* WHAT YOU SHOULD DO
An exact repetition of the records is required. Leave nothing out.

[Object tracking records]

====

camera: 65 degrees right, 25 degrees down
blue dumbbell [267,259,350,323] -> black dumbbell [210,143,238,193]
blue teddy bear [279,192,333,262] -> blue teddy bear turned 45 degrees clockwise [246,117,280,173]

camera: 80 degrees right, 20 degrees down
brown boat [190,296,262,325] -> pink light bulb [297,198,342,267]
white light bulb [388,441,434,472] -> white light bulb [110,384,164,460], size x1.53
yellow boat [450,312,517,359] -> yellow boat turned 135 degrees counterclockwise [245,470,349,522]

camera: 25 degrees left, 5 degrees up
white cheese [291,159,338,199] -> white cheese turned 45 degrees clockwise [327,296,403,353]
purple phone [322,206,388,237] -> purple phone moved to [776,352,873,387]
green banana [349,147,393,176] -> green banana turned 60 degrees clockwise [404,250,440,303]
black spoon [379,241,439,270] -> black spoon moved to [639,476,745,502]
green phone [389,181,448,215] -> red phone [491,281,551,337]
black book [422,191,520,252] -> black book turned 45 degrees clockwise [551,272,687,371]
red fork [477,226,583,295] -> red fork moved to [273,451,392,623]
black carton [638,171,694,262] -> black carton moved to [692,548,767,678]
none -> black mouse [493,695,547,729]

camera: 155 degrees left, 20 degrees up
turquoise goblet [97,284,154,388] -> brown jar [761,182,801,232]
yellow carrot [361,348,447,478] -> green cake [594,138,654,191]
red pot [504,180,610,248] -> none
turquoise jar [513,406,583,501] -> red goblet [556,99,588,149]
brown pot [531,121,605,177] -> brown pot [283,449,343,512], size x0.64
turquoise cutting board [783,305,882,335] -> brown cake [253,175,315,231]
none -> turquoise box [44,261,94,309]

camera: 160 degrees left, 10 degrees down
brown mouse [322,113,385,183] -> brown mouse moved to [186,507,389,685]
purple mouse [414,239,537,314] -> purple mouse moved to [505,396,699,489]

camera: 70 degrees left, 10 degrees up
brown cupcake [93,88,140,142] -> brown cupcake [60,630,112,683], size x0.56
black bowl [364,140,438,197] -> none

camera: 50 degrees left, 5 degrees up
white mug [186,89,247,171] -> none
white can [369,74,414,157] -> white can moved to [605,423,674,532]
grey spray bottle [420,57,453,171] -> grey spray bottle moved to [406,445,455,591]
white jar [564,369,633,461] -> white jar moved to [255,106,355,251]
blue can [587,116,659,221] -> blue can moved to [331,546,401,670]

====

* ANSWER BOX
camera: 65 degrees right, 25 degrees down
blue dumbbell [267,259,350,323] -> black dumbbell [210,143,238,193]
blue teddy bear [279,192,333,262] -> blue teddy bear turned 45 degrees clockwise [246,117,280,173]

camera: 80 degrees right, 20 degrees down
brown boat [190,296,262,325] -> pink light bulb [297,198,342,267]
white light bulb [388,441,434,472] -> white light bulb [110,384,164,460], size x1.53
yellow boat [450,312,517,359] -> yellow boat turned 135 degrees counterclockwise [245,470,349,522]

camera: 25 degrees left, 5 degrees up
white cheese [291,159,338,199] -> white cheese turned 45 degrees clockwise [327,296,403,353]
purple phone [322,206,388,237] -> purple phone moved to [776,352,873,387]
green banana [349,147,393,176] -> green banana turned 60 degrees clockwise [404,250,440,303]
black spoon [379,241,439,270] -> black spoon moved to [639,476,745,502]
green phone [389,181,448,215] -> red phone [491,281,551,337]
black book [422,191,520,252] -> black book turned 45 degrees clockwise [551,272,687,371]
red fork [477,226,583,295] -> red fork moved to [273,451,392,623]
black carton [638,171,694,262] -> black carton moved to [692,548,767,678]
none -> black mouse [493,695,547,729]

camera: 155 degrees left, 20 degrees up
turquoise goblet [97,284,154,388] -> brown jar [761,182,801,232]
yellow carrot [361,348,447,478] -> green cake [594,138,654,191]
red pot [504,180,610,248] -> none
turquoise jar [513,406,583,501] -> red goblet [556,99,588,149]
brown pot [531,121,605,177] -> brown pot [283,449,343,512], size x0.64
turquoise cutting board [783,305,882,335] -> brown cake [253,175,315,231]
none -> turquoise box [44,261,94,309]

camera: 160 degrees left, 10 degrees down
brown mouse [322,113,385,183] -> brown mouse moved to [186,507,389,685]
purple mouse [414,239,537,314] -> purple mouse moved to [505,396,699,489]

camera: 70 degrees left, 10 degrees up
brown cupcake [93,88,140,142] -> brown cupcake [60,630,112,683], size x0.56
black bowl [364,140,438,197] -> none

camera: 50 degrees left, 5 degrees up
white mug [186,89,247,171] -> none
white can [369,74,414,157] -> white can moved to [605,423,674,532]
grey spray bottle [420,57,453,171] -> grey spray bottle moved to [406,445,455,591]
white jar [564,369,633,461] -> white jar moved to [255,106,355,251]
blue can [587,116,659,221] -> blue can moved to [331,546,401,670]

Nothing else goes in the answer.